▸ Your assignment
Only an exact repetition of the entries counts as an answer.

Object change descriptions

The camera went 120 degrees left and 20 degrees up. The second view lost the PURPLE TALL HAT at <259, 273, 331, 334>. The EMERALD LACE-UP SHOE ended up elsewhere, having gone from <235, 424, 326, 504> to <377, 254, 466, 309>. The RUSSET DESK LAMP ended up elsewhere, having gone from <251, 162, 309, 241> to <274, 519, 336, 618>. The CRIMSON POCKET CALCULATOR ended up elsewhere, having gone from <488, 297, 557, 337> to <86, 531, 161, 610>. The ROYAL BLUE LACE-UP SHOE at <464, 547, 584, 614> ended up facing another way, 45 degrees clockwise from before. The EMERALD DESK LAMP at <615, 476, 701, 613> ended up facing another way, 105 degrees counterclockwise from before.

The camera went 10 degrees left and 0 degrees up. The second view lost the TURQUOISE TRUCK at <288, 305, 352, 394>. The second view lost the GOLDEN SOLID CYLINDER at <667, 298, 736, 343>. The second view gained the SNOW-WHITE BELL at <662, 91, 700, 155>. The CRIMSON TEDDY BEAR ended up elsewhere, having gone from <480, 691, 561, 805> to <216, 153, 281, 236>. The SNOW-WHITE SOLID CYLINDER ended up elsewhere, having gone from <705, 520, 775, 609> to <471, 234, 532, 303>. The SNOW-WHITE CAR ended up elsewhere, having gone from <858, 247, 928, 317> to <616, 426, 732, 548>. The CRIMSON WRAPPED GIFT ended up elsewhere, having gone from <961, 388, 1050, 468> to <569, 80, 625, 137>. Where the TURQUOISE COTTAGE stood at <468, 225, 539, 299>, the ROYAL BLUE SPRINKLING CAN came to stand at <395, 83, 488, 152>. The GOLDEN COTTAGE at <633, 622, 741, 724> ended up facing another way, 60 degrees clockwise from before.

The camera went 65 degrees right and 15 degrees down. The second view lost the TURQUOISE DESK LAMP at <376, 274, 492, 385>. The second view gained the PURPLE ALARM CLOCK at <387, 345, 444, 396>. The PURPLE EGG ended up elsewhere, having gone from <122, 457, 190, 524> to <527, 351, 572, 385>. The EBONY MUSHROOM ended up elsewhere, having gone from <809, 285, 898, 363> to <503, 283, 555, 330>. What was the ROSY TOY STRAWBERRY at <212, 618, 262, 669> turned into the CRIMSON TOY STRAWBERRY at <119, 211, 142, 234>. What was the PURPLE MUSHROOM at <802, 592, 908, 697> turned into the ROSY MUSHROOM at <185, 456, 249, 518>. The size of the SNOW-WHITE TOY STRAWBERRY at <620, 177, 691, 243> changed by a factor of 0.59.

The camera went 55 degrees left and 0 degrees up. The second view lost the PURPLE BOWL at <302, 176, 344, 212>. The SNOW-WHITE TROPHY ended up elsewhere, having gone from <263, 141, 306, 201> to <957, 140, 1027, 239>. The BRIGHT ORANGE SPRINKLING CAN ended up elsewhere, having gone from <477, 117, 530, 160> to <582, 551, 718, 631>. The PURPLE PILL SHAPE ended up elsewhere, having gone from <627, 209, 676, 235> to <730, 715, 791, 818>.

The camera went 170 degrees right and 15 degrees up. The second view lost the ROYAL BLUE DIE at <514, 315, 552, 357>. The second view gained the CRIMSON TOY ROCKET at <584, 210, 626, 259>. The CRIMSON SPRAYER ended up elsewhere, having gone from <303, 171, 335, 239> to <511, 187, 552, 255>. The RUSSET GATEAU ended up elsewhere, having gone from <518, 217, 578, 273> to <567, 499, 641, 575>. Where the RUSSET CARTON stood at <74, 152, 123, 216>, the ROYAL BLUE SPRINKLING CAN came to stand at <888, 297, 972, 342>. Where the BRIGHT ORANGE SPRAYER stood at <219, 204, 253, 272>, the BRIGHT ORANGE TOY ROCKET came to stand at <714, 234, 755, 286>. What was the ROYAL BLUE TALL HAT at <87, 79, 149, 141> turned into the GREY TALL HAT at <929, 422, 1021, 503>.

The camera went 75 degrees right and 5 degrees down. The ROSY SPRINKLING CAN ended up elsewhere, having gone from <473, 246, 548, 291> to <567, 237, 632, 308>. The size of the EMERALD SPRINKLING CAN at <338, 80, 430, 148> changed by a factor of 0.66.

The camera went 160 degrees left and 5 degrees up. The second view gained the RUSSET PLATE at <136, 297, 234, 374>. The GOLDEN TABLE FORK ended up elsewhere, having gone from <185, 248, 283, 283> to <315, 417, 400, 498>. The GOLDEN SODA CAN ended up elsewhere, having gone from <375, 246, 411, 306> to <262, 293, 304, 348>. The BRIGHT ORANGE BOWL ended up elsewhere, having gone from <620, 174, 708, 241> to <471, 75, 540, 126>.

▸ Written solution
The camera went 120 degrees left and 20 degrees up. The second view lost the PURPLE TALL HAT at <259, 273, 331, 334>. The EMERALD LACE-UP SHOE ended up elsewhere, having gone from <235, 424, 326, 504> to <377, 254, 466, 309>. The RUSSET DESK LAMP ended up elsewhere, having gone from <251, 162, 309, 241> to <274, 519, 336, 618>. The CRIMSON POCKET CALCULATOR ended up elsewhere, having gone from <488, 297, 557, 337> to <86, 531, 161, 610>. The ROYAL BLUE LACE-UP SHOE at <464, 547, 584, 614> ended up facing another way, 45 degrees clockwise from before. The EMERALD DESK LAMP at <615, 476, 701, 613> ended up facing another way, 105 degrees counterclockwise from before.

The camera went 10 degrees left and 0 degrees up. The second view lost the TURQUOISE TRUCK at <288, 305, 352, 394>. The second view lost the GOLDEN SOLID CYLINDER at <667, 298, 736, 343>. The second view gained the SNOW-WHITE BELL at <662, 91, 700, 155>. The CRIMSON TEDDY BEAR ended up elsewhere, having gone from <480, 691, 561, 805> to <216, 153, 281, 236>. The SNOW-WHITE SOLID CYLINDER ended up elsewhere, having gone from <705, 520, 775, 609> to <471, 234, 532, 303>. The SNOW-WHITE CAR ended up elsewhere, having gone from <858, 247, 928, 317> to <616, 426, 732, 548>. The CRIMSON WRAPPED GIFT ended up elsewhere, having gone from <961, 388, 1050, 468> to <569, 80, 625, 137>. Where the TURQUOISE COTTAGE stood at <468, 225, 539, 299>, the ROYAL BLUE SPRINKLING CAN came to stand at <395, 83, 488, 152>. The GOLDEN COTTAGE at <633, 622, 741, 724> ended up facing another way, 60 degrees clockwise from before.

The camera went 65 degrees right and 15 degrees down. The second view lost the TURQUOISE DESK LAMP at <376, 274, 492, 385>. The second view gained the PURPLE ALARM CLOCK at <387, 345, 444, 396>. The PURPLE EGG ended up elsewhere, having gone from <122, 457, 190, 524> to <527, 351, 572, 385>. The EBONY MUSHROOM ended up elsewhere, having gone from <809, 285, 898, 363> to <503, 283, 555, 330>. What was the ROSY TOY STRAWBERRY at <212, 618, 262, 669> turned into the CRIMSON TOY STRAWBERRY at <119, 211, 142, 234>. What was the PURPLE MUSHROOM at <802, 592, 908, 697> turned into the ROSY MUSHROOM at <185, 456, 249, 518>. The size of the SNOW-WHITE TOY STRAWBERRY at <620, 177, 691, 243> changed by a factor of 0.59.

The camera went 55 degrees left and 0 degrees up. The second view lost the PURPLE BOWL at <302, 176, 344, 212>. The SNOW-WHITE TROPHY ended up elsewhere, having gone from <263, 141, 306, 201> to <957, 140, 1027, 239>. The BRIGHT ORANGE SPRINKLING CAN ended up elsewhere, having gone from <477, 117, 530, 160> to <582, 551, 718, 631>. The PURPLE PILL SHAPE ended up elsewhere, having gone from <627, 209, 676, 235> to <730, 715, 791, 818>.

The camera went 170 degrees right and 15 degrees up. The second view lost the ROYAL BLUE DIE at <514, 315, 552, 357>. The second view gained the CRIMSON TOY ROCKET at <584, 210, 626, 259>. The CRIMSON SPRAYER ended up elsewhere, having gone from <303, 171, 335, 239> to <511, 187, 552, 255>. The RUSSET GATEAU ended up elsewhere, having gone from <518, 217, 578, 273> to <567, 499, 641, 575>. Where the RUSSET CARTON stood at <74, 152, 123, 216>, the ROYAL BLUE SPRINKLING CAN came to stand at <888, 297, 972, 342>. Where the BRIGHT ORANGE SPRAYER stood at <219, 204, 253, 272>, the BRIGHT ORANGE TOY ROCKET came to stand at <714, 234, 755, 286>. What was the ROYAL BLUE TALL HAT at <87, 79, 149, 141> turned into the GREY TALL HAT at <929, 422, 1021, 503>.

The camera went 75 degrees right and 5 degrees down. The ROSY SPRINKLING CAN ended up elsewhere, having gone from <473, 246, 548, 291> to <567, 237, 632, 308>. The size of the EMERALD SPRINKLING CAN at <338, 80, 430, 148> changed by a factor of 0.66.

The camera went 160 degrees left and 5 degrees up. The second view gained the RUSSET PLATE at <136, 297, 234, 374>. The GOLDEN TABLE FORK ended up elsewhere, having gone from <185, 248, 283, 283> to <315, 417, 400, 498>. The GOLDEN SODA CAN ended up elsewhere, having gone from <375, 246, 411, 306> to <262, 293, 304, 348>. The BRIGHT ORANGE BOWL ended up elsewhere, having gone from <620, 174, 708, 241> to <471, 75, 540, 126>.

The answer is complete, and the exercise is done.